Of the lines listed below, return exactly those that run from the line containing "camera: 65 degrees right, 5 degrees down" through the line containing "(855, 454) = (93, 722): brown", both included.

Start of Block

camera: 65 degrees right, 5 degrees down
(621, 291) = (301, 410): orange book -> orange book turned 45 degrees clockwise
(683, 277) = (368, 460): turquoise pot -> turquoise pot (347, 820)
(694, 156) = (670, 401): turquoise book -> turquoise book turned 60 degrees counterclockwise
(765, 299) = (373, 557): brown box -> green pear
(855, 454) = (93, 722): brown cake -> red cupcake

End of Block
Start of Block

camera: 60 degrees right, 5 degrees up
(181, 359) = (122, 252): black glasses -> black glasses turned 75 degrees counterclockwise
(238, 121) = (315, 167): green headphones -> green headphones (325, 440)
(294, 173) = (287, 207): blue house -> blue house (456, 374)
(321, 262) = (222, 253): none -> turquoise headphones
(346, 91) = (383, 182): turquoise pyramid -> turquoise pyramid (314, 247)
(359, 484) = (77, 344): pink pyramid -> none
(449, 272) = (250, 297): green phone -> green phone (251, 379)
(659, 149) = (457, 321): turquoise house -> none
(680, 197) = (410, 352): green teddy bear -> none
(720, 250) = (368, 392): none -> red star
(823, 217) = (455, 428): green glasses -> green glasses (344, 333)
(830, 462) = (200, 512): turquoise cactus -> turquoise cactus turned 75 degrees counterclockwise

End of Block

**Answer section:**
camera: 65 degrees right, 5 degrees down
(621, 291) = (301, 410): orange book -> orange book turned 45 degrees clockwise
(683, 277) = (368, 460): turquoise pot -> turquoise pot (347, 820)
(694, 156) = (670, 401): turquoise book -> turquoise book turned 60 degrees counterclockwise
(765, 299) = (373, 557): brown box -> green pear
(855, 454) = (93, 722): brown cake -> red cupcake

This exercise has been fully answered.